Repeat every line of the entries below verbatim, leaving out the pictures.
··· Source material
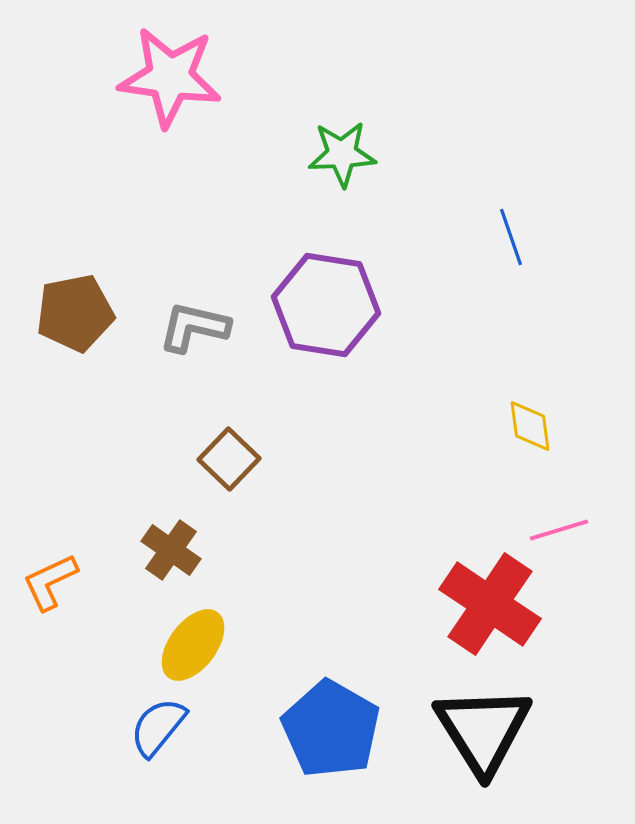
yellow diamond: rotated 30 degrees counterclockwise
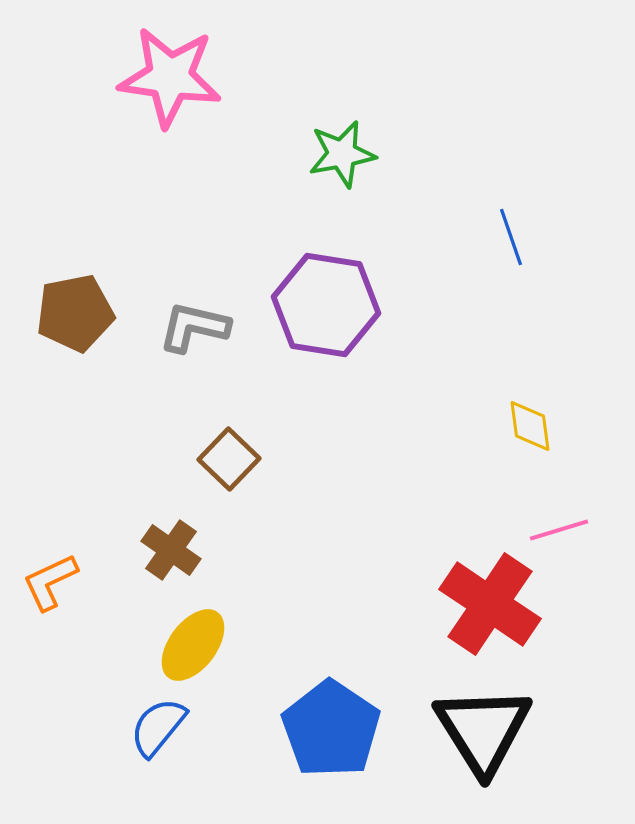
green star: rotated 8 degrees counterclockwise
blue pentagon: rotated 4 degrees clockwise
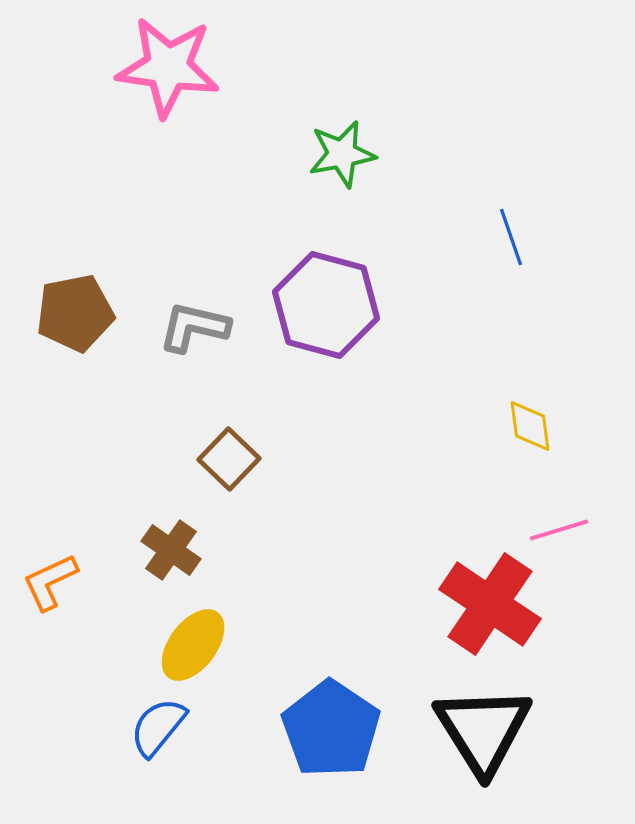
pink star: moved 2 px left, 10 px up
purple hexagon: rotated 6 degrees clockwise
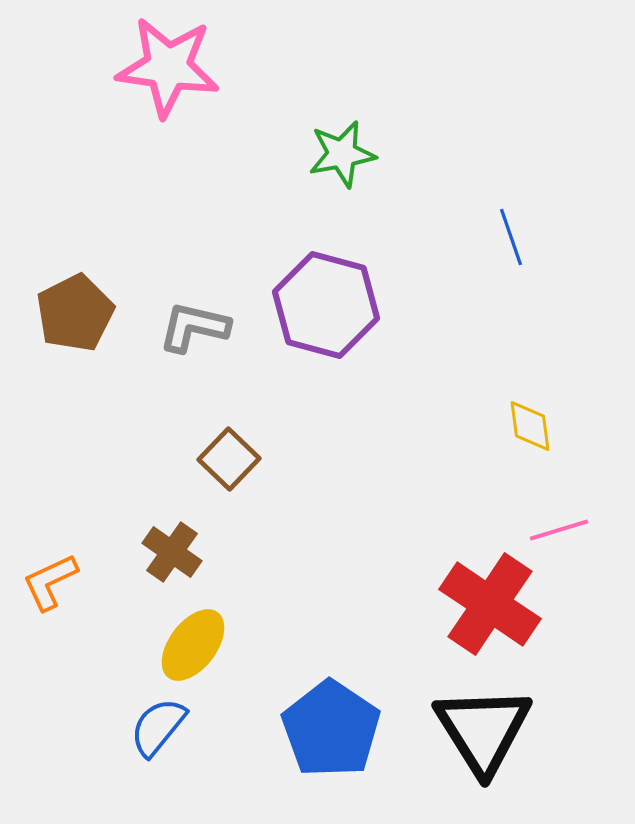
brown pentagon: rotated 16 degrees counterclockwise
brown cross: moved 1 px right, 2 px down
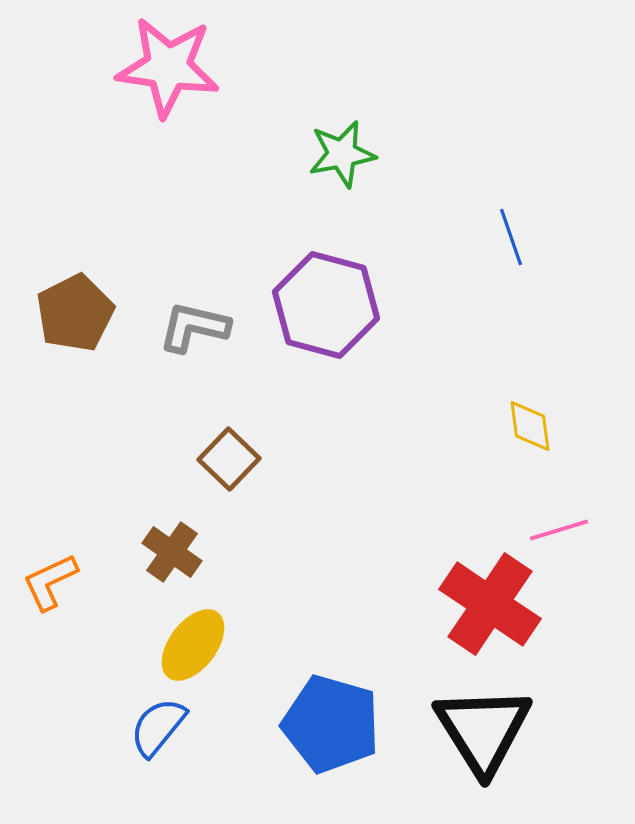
blue pentagon: moved 5 px up; rotated 18 degrees counterclockwise
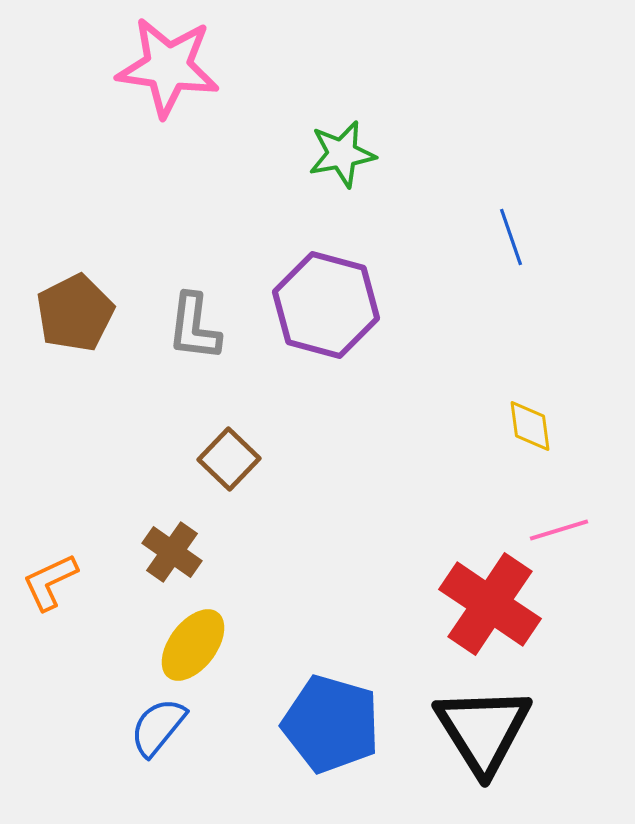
gray L-shape: rotated 96 degrees counterclockwise
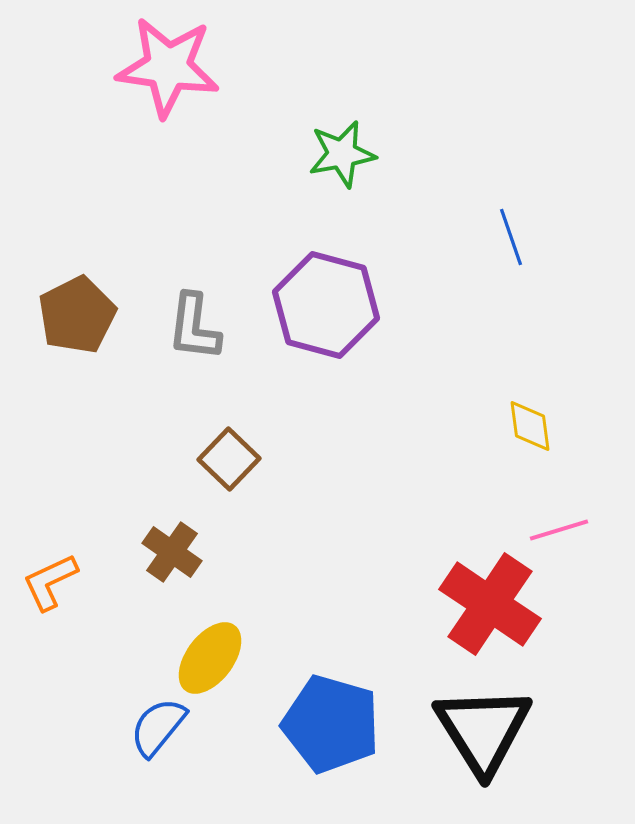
brown pentagon: moved 2 px right, 2 px down
yellow ellipse: moved 17 px right, 13 px down
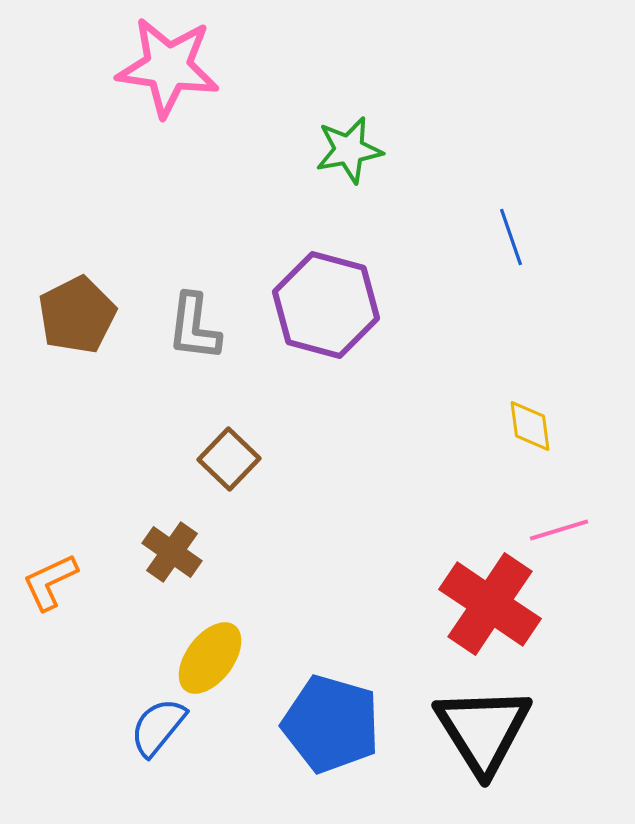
green star: moved 7 px right, 4 px up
······
** Response below **
yellow diamond: rotated 30 degrees counterclockwise
green star: rotated 8 degrees counterclockwise
blue pentagon: rotated 4 degrees clockwise
pink star: moved 2 px left, 10 px up
purple hexagon: rotated 6 degrees clockwise
brown pentagon: rotated 16 degrees counterclockwise
brown cross: moved 1 px right, 2 px down
blue pentagon: moved 5 px up; rotated 18 degrees counterclockwise
gray L-shape: rotated 96 degrees counterclockwise
brown pentagon: moved 2 px right, 2 px down
yellow ellipse: moved 17 px right, 13 px down
green star: moved 7 px right, 4 px up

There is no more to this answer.